The answer should be every line below, repeated exactly, with the images left out.

**Data for this exercise**
#####

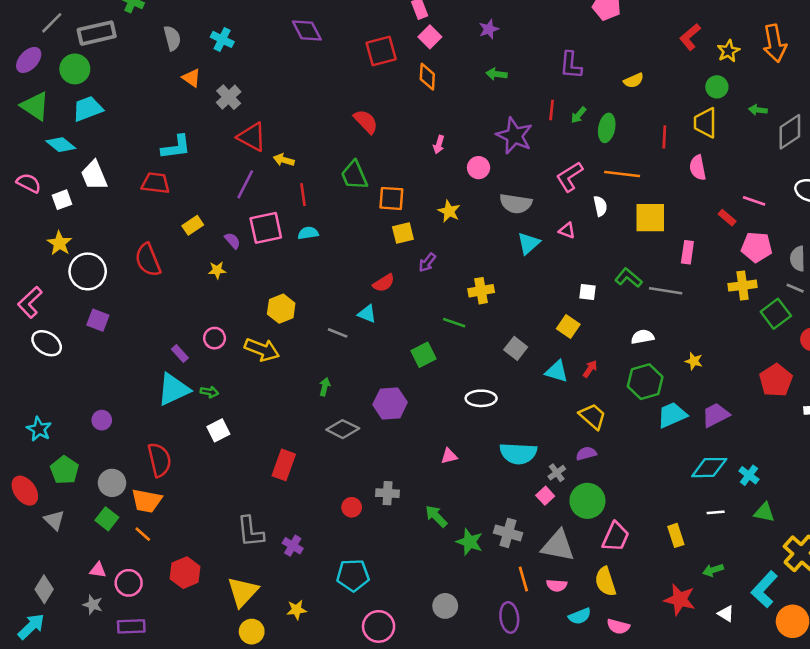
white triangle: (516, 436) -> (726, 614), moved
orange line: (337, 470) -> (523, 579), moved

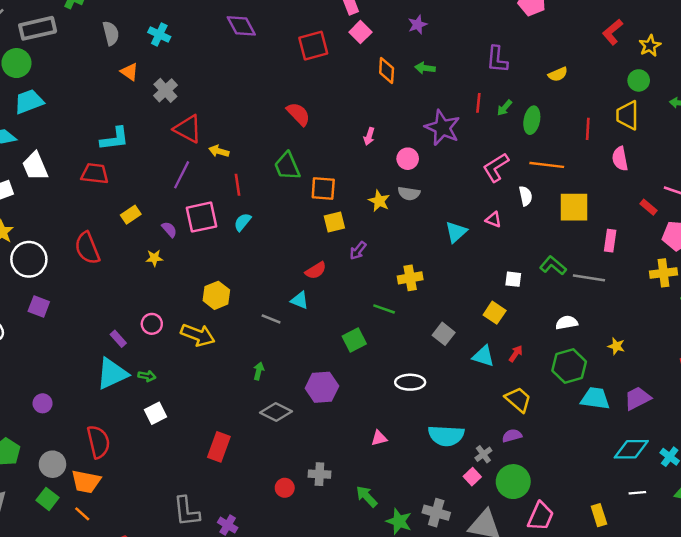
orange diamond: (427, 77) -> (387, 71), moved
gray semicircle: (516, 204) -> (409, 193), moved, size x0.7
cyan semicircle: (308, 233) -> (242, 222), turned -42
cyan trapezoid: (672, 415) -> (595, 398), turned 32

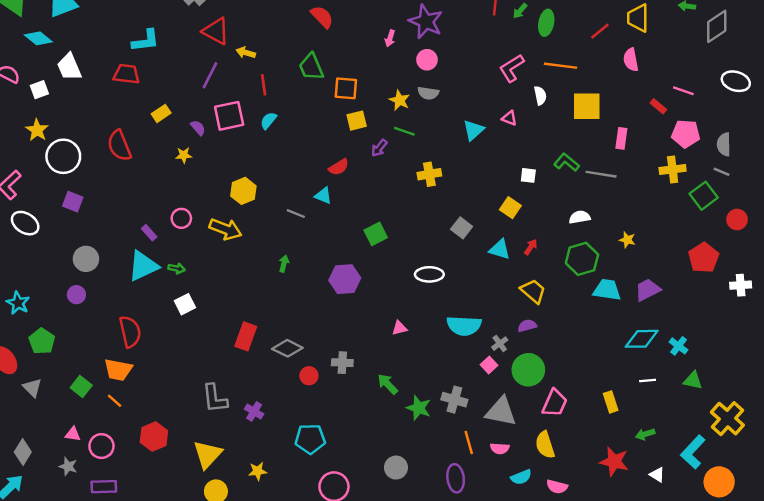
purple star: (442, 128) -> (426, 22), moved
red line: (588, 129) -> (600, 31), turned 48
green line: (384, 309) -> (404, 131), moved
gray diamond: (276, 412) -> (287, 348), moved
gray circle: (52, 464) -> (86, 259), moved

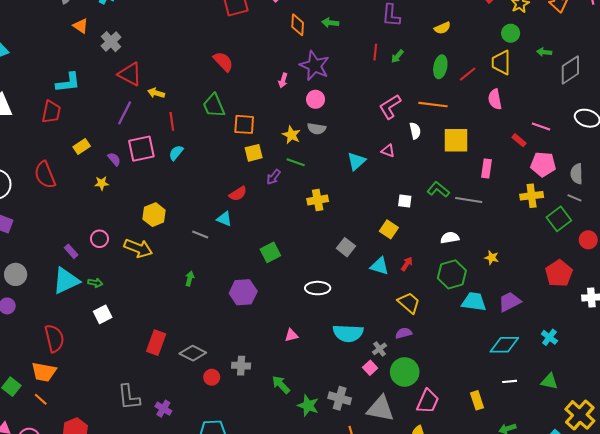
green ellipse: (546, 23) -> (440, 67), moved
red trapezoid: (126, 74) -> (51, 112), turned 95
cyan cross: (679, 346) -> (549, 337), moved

#####

**Response to the exercise**
white triangle: (516, 436) -> (726, 614), moved
orange line: (337, 470) -> (523, 579), moved

orange diamond: (427, 77) -> (387, 71), moved
gray semicircle: (516, 204) -> (409, 193), moved, size x0.7
cyan semicircle: (308, 233) -> (242, 222), turned -42
cyan trapezoid: (672, 415) -> (595, 398), turned 32

purple star: (442, 128) -> (426, 22), moved
red line: (588, 129) -> (600, 31), turned 48
green line: (384, 309) -> (404, 131), moved
gray diamond: (276, 412) -> (287, 348), moved
gray circle: (52, 464) -> (86, 259), moved

green ellipse: (546, 23) -> (440, 67), moved
red trapezoid: (126, 74) -> (51, 112), turned 95
cyan cross: (679, 346) -> (549, 337), moved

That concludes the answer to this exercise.